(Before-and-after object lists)
* * *

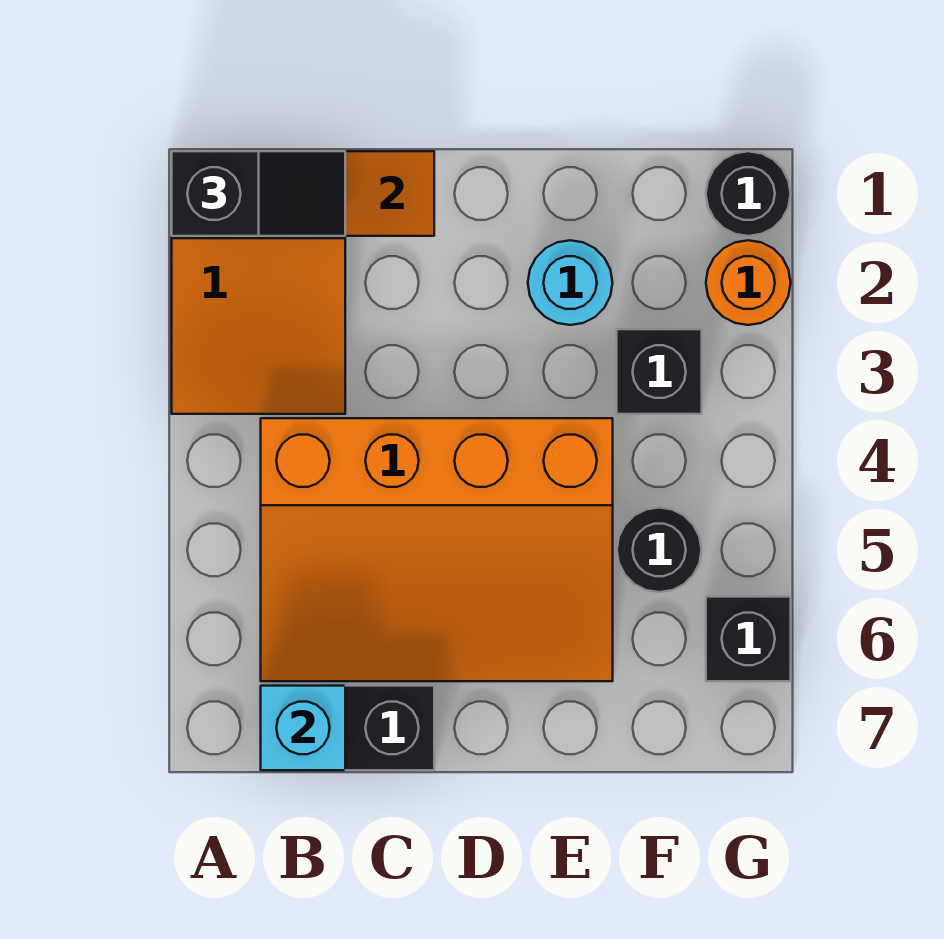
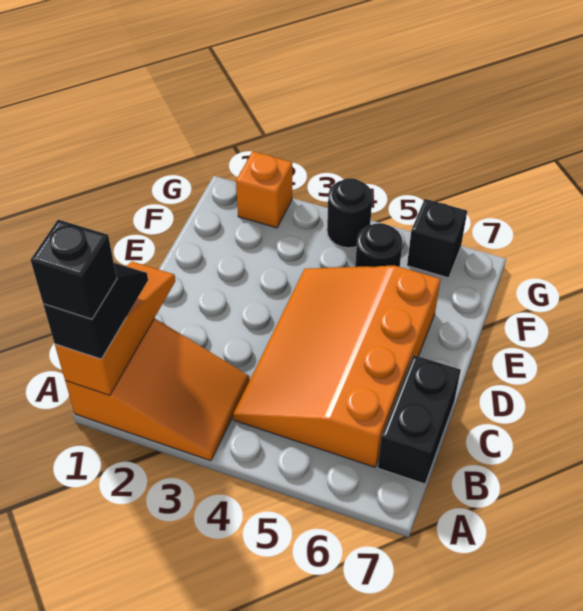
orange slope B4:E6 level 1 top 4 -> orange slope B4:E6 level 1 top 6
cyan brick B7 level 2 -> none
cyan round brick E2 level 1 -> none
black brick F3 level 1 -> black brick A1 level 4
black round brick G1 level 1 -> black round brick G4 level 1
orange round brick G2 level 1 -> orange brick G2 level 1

* * *

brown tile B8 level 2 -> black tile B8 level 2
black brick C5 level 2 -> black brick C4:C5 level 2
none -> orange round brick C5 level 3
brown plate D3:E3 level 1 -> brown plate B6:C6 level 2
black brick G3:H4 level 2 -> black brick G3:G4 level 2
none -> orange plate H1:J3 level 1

* * *

• **Aim of the task**:
Which of the lines above contain "orange"? Return them all.

• **Answer to this exercise**:
orange slope B4:E6 level 1 top 4 -> orange slope B4:E6 level 1 top 6
orange round brick G2 level 1 -> orange brick G2 level 1
none -> orange round brick C5 level 3
none -> orange plate H1:J3 level 1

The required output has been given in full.